# Task requirements:
Write out, word for word, only the lines from the one with "none -> pink brick B3 level 2" to the end of the data below.

===

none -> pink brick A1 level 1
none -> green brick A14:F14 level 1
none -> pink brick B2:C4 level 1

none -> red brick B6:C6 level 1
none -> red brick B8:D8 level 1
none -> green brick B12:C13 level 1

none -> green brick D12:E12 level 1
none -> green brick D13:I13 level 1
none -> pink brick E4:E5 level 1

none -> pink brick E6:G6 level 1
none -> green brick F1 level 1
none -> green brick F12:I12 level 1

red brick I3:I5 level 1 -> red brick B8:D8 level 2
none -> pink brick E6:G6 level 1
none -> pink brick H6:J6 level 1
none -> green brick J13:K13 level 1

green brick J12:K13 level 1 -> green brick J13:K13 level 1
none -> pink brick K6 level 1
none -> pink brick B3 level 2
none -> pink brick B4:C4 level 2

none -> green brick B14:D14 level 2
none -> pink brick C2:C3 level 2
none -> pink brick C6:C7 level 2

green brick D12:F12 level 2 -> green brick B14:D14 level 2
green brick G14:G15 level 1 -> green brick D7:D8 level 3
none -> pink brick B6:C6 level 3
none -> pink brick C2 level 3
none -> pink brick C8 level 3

===

# Answer to this problem:
none -> pink brick B3 level 2
none -> pink brick B4:C4 level 2

none -> green brick B14:D14 level 2
none -> pink brick C2:C3 level 2
none -> pink brick C6:C7 level 2

green brick D12:F12 level 2 -> green brick B14:D14 level 2
green brick G14:G15 level 1 -> green brick D7:D8 level 3
none -> pink brick B6:C6 level 3
none -> pink brick C2 level 3
none -> pink brick C8 level 3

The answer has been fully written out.